====== Data provided
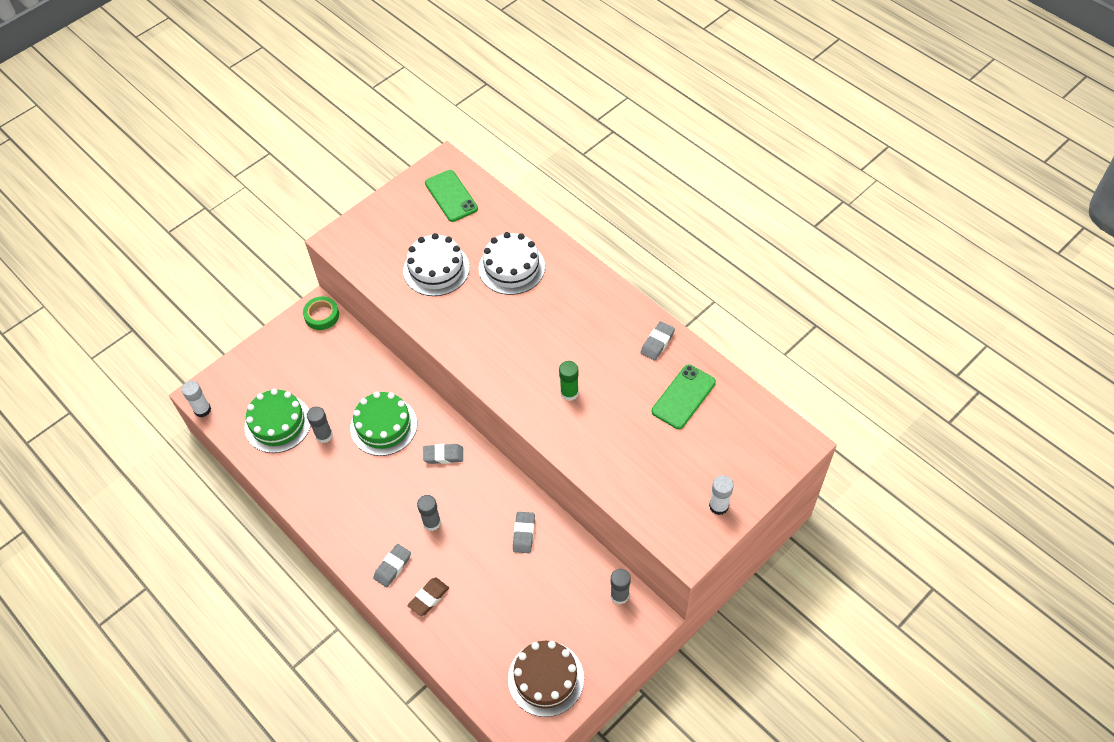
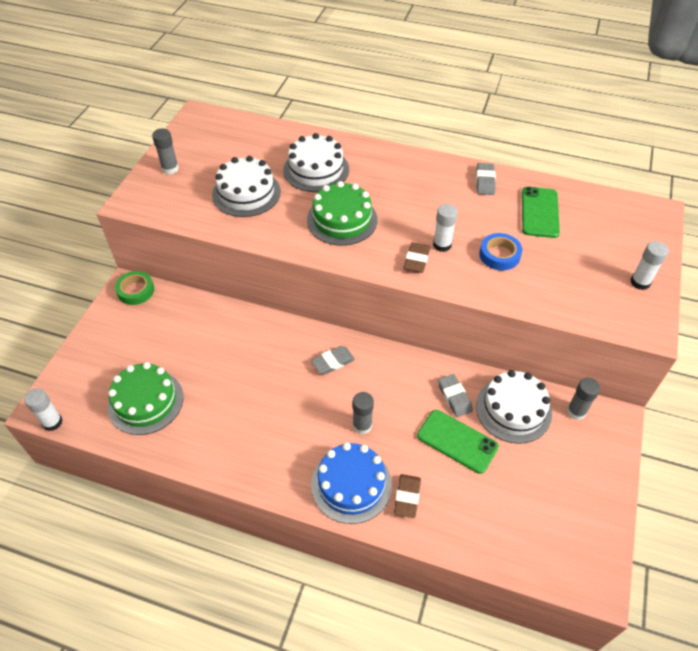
camera: 30 degrees left, 5 degrees down
(324, 435) = (202, 393): grey glue stick -> grey glue stick (170, 169)
(383, 426) = (258, 360): green cake -> green cake (342, 220)
(392, 567) = (351, 484): grey eraser -> blue cake
(451, 196) = (221, 136): green phone -> green phone (457, 441)
(536, 398) = (416, 260): none -> brown eraser
(546, 678) = (570, 518): brown cake -> none
(566, 568) = (513, 409): none -> white cake
(569, 393) = (442, 245): green glue stick -> white glue stick
(612, 424) = (499, 255): none -> blue tape

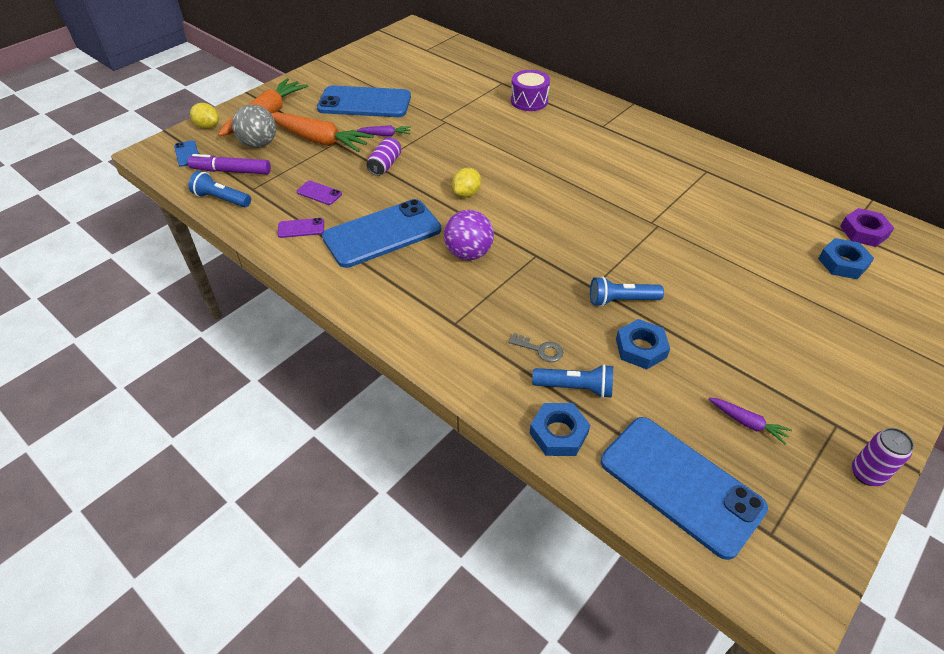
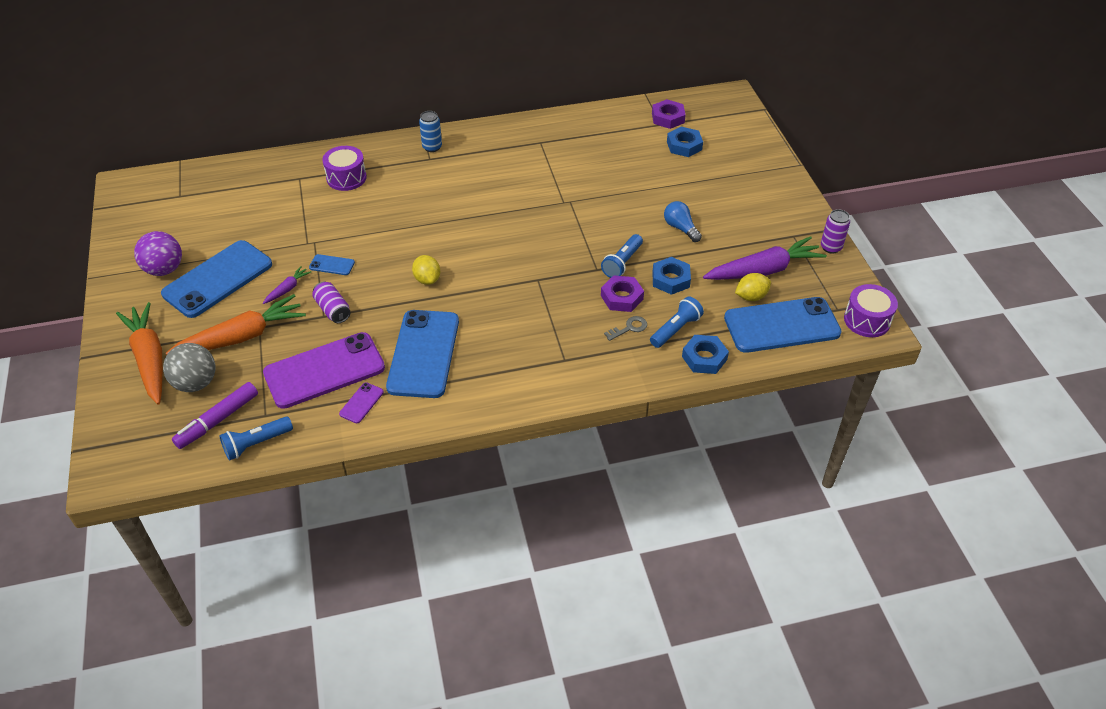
camera: 55 degrees left, 0 degrees up
(187, 154) = (145, 445): blue phone -> blue phone (332, 265)
(208, 126) = (113, 411): yellow lemon -> yellow lemon (751, 297)
(319, 193) = (324, 370): purple phone -> purple phone, size x2.42
(468, 253) = (499, 314): purple ball -> purple ball (164, 269)
(575, 323) = (622, 297): none -> purple nut
(617, 120) = (432, 147): none -> blue can
(722, 319) = (680, 228): none -> blue light bulb
(747, 423) = (763, 270): purple carrot -> purple carrot, size x2.19
(790, 580) = (867, 320): none -> purple drum

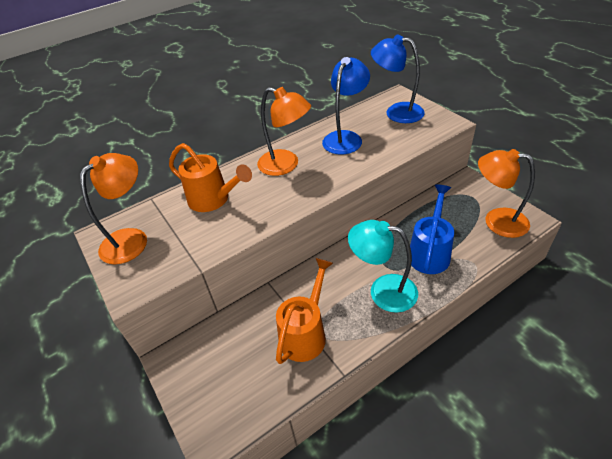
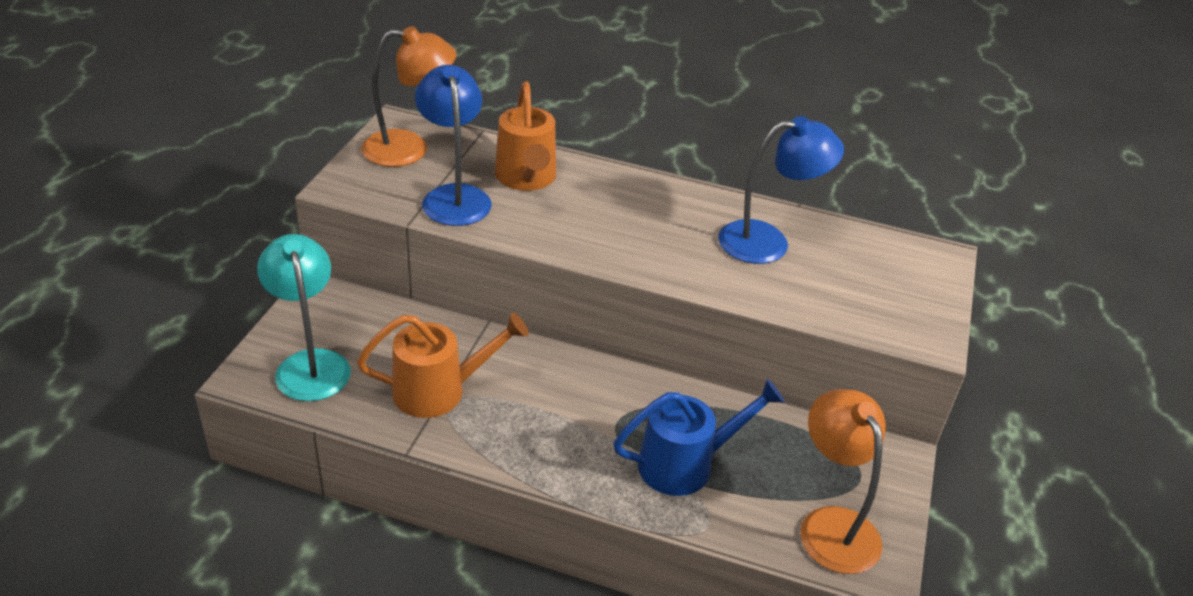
camera: 45 degrees right, 5 degrees down
(286, 165) = (649, 210): orange lamp -> none
(383, 291) = (568, 439): turquoise lamp -> turquoise lamp (310, 364)
(396, 112) = (892, 270): blue lamp -> blue lamp (454, 196)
============
▶ [Exercise objective]:
Reproduce exactly the lines of the data above that run from the line with "(392, 567) = (351, 484): grey" down to the line with "(468, 253) = (499, 314): purple", both ends included. Pictures do not belong in the copy.

▶ [Written solution]:
(392, 567) = (351, 484): grey eraser -> blue cake
(451, 196) = (221, 136): green phone -> green phone (457, 441)
(536, 398) = (416, 260): none -> brown eraser
(546, 678) = (570, 518): brown cake -> none
(566, 568) = (513, 409): none -> white cake
(569, 393) = (442, 245): green glue stick -> white glue stick
(612, 424) = (499, 255): none -> blue tape

camera: 55 degrees left, 0 degrees up
(187, 154) = (145, 445): blue phone -> blue phone (332, 265)
(208, 126) = (113, 411): yellow lemon -> yellow lemon (751, 297)
(319, 193) = (324, 370): purple phone -> purple phone, size x2.42
(468, 253) = (499, 314): purple ball -> purple ball (164, 269)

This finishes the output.